=== EXTRACTED RECORDS ===

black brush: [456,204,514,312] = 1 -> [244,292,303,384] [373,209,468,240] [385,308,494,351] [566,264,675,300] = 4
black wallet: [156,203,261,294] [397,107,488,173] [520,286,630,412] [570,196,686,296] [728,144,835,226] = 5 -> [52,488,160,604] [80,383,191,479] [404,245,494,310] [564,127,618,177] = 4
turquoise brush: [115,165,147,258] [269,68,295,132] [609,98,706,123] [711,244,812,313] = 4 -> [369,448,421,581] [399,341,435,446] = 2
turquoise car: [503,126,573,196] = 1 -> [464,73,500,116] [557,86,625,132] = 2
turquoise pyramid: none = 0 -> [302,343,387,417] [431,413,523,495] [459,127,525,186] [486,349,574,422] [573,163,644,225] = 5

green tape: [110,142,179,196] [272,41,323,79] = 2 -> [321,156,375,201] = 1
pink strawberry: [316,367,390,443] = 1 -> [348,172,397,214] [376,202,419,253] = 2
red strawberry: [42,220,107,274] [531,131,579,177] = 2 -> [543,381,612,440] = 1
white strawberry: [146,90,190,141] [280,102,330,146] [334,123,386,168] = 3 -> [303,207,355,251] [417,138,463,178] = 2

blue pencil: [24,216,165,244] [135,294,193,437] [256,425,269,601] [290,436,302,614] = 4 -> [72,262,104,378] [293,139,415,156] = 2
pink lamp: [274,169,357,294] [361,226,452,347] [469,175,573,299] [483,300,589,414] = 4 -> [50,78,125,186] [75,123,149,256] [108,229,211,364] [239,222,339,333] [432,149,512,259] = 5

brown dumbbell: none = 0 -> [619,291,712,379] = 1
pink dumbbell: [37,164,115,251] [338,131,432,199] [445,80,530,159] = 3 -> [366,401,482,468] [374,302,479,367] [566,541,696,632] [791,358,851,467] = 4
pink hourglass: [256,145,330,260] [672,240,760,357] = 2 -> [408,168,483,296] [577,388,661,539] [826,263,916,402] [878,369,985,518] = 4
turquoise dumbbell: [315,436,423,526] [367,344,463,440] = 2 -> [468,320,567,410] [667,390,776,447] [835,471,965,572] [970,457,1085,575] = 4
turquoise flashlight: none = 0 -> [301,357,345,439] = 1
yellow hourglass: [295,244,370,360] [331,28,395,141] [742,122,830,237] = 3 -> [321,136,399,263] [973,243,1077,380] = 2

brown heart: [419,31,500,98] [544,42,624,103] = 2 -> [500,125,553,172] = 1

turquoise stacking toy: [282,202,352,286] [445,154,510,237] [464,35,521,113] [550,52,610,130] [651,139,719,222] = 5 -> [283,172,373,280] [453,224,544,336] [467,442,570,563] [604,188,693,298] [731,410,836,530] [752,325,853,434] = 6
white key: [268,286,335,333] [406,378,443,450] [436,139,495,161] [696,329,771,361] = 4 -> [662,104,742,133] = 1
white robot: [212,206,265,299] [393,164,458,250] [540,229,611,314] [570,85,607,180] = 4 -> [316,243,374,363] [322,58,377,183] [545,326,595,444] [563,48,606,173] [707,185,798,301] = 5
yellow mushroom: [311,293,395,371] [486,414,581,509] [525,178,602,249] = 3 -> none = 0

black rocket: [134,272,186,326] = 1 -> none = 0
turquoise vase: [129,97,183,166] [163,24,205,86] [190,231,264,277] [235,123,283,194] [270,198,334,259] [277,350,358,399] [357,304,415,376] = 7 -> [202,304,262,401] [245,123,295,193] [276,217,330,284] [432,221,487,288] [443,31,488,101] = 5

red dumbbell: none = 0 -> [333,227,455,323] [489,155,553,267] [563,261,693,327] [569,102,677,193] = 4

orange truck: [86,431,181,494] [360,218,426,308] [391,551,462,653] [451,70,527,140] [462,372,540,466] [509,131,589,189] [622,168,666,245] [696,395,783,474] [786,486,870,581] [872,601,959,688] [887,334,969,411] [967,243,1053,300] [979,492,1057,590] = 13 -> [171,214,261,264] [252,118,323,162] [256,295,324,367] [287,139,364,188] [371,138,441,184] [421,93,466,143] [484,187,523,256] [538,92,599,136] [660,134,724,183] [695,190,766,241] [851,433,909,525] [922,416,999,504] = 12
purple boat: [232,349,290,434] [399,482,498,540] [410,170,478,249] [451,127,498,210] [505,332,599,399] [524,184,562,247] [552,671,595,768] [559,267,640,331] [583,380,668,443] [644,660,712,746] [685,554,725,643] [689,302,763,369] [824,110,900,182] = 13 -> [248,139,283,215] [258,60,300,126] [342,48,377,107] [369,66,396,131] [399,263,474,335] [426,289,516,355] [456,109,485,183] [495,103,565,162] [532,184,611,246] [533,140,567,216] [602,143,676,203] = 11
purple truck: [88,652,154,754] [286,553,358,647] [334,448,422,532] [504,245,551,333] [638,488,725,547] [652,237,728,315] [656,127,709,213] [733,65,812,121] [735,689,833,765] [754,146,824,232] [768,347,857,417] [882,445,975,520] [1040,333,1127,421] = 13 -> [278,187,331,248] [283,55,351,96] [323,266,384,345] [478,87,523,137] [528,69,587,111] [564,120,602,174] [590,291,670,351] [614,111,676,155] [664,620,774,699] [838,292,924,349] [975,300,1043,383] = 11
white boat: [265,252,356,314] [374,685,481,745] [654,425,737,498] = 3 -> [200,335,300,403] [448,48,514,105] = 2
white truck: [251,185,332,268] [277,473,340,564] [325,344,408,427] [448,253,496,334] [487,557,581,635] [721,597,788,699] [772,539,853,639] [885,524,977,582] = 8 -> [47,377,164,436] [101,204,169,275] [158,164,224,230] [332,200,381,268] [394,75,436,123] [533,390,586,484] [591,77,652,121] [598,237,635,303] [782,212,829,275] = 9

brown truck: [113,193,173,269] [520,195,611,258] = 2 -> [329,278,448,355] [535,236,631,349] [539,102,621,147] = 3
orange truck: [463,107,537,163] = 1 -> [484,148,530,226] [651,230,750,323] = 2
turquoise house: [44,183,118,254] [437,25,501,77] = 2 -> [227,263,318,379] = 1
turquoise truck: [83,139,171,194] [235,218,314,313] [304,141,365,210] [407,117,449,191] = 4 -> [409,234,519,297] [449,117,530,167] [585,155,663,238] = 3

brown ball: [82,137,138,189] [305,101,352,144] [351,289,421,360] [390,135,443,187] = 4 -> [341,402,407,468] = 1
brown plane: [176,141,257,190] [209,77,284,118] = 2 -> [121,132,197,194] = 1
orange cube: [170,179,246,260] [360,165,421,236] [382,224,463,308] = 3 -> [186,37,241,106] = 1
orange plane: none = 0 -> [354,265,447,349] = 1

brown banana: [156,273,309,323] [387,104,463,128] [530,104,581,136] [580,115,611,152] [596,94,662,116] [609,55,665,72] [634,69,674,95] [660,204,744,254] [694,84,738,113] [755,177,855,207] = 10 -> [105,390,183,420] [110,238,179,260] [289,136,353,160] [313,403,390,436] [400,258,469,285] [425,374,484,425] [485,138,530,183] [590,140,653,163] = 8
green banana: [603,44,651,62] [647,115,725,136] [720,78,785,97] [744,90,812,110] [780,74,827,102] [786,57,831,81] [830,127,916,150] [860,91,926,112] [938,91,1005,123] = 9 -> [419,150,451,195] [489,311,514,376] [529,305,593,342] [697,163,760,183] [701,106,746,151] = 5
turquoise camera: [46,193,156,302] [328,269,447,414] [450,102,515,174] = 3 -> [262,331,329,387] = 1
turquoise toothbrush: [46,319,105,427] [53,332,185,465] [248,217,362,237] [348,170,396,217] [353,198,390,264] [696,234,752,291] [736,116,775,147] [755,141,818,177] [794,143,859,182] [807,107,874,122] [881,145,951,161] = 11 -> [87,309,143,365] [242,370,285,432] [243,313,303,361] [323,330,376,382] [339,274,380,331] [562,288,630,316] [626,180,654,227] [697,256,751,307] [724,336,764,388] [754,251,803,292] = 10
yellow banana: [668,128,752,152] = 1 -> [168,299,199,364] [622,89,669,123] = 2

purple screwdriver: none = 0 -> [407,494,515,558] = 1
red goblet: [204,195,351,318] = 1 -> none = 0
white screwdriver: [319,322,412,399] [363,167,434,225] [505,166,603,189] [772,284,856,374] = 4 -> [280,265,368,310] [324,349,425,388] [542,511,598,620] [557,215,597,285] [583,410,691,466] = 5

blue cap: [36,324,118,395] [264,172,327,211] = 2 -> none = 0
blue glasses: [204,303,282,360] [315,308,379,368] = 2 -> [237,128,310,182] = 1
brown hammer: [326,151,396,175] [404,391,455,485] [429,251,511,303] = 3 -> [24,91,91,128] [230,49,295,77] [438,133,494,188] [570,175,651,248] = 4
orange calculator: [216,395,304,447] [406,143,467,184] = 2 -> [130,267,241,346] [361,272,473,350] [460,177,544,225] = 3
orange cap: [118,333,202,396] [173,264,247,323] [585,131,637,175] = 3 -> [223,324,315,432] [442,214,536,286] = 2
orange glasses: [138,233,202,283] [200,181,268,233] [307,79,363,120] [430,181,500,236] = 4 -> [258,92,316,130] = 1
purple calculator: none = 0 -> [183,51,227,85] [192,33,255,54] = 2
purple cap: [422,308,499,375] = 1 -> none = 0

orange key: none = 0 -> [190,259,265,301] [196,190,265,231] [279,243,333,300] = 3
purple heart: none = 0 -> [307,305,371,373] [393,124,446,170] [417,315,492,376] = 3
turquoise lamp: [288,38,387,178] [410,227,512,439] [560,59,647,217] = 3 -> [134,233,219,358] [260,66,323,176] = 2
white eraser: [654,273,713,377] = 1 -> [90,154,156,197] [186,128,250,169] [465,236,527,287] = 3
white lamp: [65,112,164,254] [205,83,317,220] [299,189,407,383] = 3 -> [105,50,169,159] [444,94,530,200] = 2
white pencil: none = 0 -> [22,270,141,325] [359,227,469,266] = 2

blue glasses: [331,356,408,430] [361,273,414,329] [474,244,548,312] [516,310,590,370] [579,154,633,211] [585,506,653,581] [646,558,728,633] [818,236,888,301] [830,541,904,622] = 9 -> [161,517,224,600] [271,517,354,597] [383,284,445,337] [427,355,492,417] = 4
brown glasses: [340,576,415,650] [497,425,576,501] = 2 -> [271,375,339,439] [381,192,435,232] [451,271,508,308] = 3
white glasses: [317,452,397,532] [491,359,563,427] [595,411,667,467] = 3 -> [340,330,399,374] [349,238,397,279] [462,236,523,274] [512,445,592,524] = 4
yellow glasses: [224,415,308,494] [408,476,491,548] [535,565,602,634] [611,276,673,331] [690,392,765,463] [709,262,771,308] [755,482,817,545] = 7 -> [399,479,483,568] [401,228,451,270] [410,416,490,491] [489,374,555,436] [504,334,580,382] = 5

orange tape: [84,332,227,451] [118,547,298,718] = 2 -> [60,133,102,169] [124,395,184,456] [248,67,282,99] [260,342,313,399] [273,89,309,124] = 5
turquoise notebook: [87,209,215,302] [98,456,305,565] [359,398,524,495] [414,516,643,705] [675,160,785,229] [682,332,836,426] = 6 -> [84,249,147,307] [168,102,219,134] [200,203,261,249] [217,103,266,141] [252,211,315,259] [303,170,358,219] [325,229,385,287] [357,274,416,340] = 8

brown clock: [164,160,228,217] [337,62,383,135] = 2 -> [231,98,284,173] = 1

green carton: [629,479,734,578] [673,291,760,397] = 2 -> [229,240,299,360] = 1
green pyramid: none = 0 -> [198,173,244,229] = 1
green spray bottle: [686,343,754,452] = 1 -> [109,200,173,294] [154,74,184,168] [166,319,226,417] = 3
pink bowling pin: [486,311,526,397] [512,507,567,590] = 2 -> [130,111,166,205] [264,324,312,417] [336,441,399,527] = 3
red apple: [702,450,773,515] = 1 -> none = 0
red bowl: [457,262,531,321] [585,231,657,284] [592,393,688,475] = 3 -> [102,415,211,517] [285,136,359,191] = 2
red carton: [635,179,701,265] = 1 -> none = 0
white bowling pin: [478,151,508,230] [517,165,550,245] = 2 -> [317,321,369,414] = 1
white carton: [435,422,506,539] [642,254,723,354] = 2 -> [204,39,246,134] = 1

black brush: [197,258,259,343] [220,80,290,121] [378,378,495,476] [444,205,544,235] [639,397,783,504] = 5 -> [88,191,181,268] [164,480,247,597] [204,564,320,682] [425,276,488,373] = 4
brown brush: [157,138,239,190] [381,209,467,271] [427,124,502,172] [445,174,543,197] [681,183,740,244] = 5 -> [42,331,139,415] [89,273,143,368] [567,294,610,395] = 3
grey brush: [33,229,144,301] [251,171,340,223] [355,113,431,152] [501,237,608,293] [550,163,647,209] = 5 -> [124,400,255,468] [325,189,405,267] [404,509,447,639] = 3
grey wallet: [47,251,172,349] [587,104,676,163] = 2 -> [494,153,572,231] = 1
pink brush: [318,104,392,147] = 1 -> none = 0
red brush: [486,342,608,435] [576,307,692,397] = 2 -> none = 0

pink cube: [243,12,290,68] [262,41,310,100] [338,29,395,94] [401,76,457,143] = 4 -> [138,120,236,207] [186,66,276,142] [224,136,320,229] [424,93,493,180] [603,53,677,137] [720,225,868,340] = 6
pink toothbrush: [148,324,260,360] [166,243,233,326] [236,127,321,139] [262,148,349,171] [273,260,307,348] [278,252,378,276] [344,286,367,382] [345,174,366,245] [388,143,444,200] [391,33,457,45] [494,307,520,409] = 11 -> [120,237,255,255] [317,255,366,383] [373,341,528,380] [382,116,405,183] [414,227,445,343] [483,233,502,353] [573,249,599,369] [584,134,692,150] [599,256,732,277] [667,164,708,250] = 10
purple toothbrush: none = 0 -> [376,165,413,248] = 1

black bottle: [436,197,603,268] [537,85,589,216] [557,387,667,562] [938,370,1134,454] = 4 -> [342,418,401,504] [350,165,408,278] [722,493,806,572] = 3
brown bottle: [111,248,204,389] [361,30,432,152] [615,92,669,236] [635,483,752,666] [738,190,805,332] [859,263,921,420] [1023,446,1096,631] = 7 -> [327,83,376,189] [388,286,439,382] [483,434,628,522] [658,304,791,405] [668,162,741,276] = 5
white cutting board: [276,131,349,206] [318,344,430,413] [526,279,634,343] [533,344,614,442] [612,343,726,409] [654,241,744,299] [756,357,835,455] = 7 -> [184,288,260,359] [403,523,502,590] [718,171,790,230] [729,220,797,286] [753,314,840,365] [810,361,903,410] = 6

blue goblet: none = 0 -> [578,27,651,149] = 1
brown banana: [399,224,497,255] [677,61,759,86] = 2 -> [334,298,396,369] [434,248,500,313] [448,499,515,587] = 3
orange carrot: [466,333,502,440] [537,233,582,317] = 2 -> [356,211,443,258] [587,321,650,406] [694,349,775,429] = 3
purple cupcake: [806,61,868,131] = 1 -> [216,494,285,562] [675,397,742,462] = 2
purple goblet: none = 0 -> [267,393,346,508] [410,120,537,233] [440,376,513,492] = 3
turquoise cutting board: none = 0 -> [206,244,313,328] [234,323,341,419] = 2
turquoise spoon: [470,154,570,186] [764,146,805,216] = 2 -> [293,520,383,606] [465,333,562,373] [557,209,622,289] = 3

===

Give back the records above exactly, limited to the lines between the one holding "purple truck: [88,652,154,754]" and the one holding "brown ball: [82,137,138,189]", inclusive.

▶ _ANSWER SECTION_
purple truck: [88,652,154,754] [286,553,358,647] [334,448,422,532] [504,245,551,333] [638,488,725,547] [652,237,728,315] [656,127,709,213] [733,65,812,121] [735,689,833,765] [754,146,824,232] [768,347,857,417] [882,445,975,520] [1040,333,1127,421] = 13 -> [278,187,331,248] [283,55,351,96] [323,266,384,345] [478,87,523,137] [528,69,587,111] [564,120,602,174] [590,291,670,351] [614,111,676,155] [664,620,774,699] [838,292,924,349] [975,300,1043,383] = 11
white boat: [265,252,356,314] [374,685,481,745] [654,425,737,498] = 3 -> [200,335,300,403] [448,48,514,105] = 2
white truck: [251,185,332,268] [277,473,340,564] [325,344,408,427] [448,253,496,334] [487,557,581,635] [721,597,788,699] [772,539,853,639] [885,524,977,582] = 8 -> [47,377,164,436] [101,204,169,275] [158,164,224,230] [332,200,381,268] [394,75,436,123] [533,390,586,484] [591,77,652,121] [598,237,635,303] [782,212,829,275] = 9

brown truck: [113,193,173,269] [520,195,611,258] = 2 -> [329,278,448,355] [535,236,631,349] [539,102,621,147] = 3
orange truck: [463,107,537,163] = 1 -> [484,148,530,226] [651,230,750,323] = 2
turquoise house: [44,183,118,254] [437,25,501,77] = 2 -> [227,263,318,379] = 1
turquoise truck: [83,139,171,194] [235,218,314,313] [304,141,365,210] [407,117,449,191] = 4 -> [409,234,519,297] [449,117,530,167] [585,155,663,238] = 3

brown ball: [82,137,138,189] [305,101,352,144] [351,289,421,360] [390,135,443,187] = 4 -> [341,402,407,468] = 1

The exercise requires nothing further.